**** Information supplied

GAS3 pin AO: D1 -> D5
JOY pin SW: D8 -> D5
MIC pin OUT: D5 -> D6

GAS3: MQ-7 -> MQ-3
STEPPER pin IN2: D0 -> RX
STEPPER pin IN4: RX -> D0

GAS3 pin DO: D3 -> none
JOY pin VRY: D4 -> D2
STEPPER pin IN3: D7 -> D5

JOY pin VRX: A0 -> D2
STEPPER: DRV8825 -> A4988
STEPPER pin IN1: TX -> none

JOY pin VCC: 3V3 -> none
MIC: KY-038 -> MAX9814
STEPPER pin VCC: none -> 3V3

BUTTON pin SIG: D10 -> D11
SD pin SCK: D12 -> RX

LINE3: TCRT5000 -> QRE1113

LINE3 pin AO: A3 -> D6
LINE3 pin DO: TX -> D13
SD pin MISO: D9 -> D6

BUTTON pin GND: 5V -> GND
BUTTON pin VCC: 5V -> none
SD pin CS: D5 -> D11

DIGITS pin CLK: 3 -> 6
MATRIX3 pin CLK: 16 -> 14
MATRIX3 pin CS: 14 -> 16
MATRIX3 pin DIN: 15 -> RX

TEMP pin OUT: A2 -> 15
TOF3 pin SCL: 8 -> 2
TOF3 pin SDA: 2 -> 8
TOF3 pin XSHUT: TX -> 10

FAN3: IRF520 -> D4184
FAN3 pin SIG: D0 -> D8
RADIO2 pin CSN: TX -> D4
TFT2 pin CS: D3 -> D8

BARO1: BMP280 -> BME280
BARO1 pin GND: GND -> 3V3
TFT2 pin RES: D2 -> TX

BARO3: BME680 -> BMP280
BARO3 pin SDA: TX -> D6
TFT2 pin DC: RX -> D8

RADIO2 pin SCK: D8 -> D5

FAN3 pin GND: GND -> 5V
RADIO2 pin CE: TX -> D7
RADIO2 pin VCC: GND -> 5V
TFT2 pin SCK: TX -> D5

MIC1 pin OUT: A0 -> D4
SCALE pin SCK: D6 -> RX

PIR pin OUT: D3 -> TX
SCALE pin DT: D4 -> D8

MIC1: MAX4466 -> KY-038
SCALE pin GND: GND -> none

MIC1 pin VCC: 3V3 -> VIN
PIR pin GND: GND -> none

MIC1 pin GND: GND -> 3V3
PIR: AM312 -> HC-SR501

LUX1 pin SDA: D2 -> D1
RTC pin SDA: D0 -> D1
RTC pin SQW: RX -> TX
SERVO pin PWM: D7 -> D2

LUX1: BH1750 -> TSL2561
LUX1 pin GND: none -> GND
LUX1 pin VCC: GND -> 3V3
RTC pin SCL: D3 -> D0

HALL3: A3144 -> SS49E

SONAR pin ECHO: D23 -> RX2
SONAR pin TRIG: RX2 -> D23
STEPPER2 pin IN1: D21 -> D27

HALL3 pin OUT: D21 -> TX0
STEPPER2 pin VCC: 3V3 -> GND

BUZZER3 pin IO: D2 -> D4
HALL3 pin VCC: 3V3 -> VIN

********

Write out a verbatim copy of the data, beginning with its first line and ending with the line that contains "HALL3: A3144 -> SS49E".

GAS3 pin AO: D1 -> D5
JOY pin SW: D8 -> D5
MIC pin OUT: D5 -> D6

GAS3: MQ-7 -> MQ-3
STEPPER pin IN2: D0 -> RX
STEPPER pin IN4: RX -> D0

GAS3 pin DO: D3 -> none
JOY pin VRY: D4 -> D2
STEPPER pin IN3: D7 -> D5

JOY pin VRX: A0 -> D2
STEPPER: DRV8825 -> A4988
STEPPER pin IN1: TX -> none

JOY pin VCC: 3V3 -> none
MIC: KY-038 -> MAX9814
STEPPER pin VCC: none -> 3V3

BUTTON pin SIG: D10 -> D11
SD pin SCK: D12 -> RX

LINE3: TCRT5000 -> QRE1113

LINE3 pin AO: A3 -> D6
LINE3 pin DO: TX -> D13
SD pin MISO: D9 -> D6

BUTTON pin GND: 5V -> GND
BUTTON pin VCC: 5V -> none
SD pin CS: D5 -> D11

DIGITS pin CLK: 3 -> 6
MATRIX3 pin CLK: 16 -> 14
MATRIX3 pin CS: 14 -> 16
MATRIX3 pin DIN: 15 -> RX

TEMP pin OUT: A2 -> 15
TOF3 pin SCL: 8 -> 2
TOF3 pin SDA: 2 -> 8
TOF3 pin XSHUT: TX -> 10

FAN3: IRF520 -> D4184
FAN3 pin SIG: D0 -> D8
RADIO2 pin CSN: TX -> D4
TFT2 pin CS: D3 -> D8

BARO1: BMP280 -> BME280
BARO1 pin GND: GND -> 3V3
TFT2 pin RES: D2 -> TX

BARO3: BME680 -> BMP280
BARO3 pin SDA: TX -> D6
TFT2 pin DC: RX -> D8

RADIO2 pin SCK: D8 -> D5

FAN3 pin GND: GND -> 5V
RADIO2 pin CE: TX -> D7
RADIO2 pin VCC: GND -> 5V
TFT2 pin SCK: TX -> D5

MIC1 pin OUT: A0 -> D4
SCALE pin SCK: D6 -> RX

PIR pin OUT: D3 -> TX
SCALE pin DT: D4 -> D8

MIC1: MAX4466 -> KY-038
SCALE pin GND: GND -> none

MIC1 pin VCC: 3V3 -> VIN
PIR pin GND: GND -> none

MIC1 pin GND: GND -> 3V3
PIR: AM312 -> HC-SR501

LUX1 pin SDA: D2 -> D1
RTC pin SDA: D0 -> D1
RTC pin SQW: RX -> TX
SERVO pin PWM: D7 -> D2

LUX1: BH1750 -> TSL2561
LUX1 pin GND: none -> GND
LUX1 pin VCC: GND -> 3V3
RTC pin SCL: D3 -> D0

HALL3: A3144 -> SS49E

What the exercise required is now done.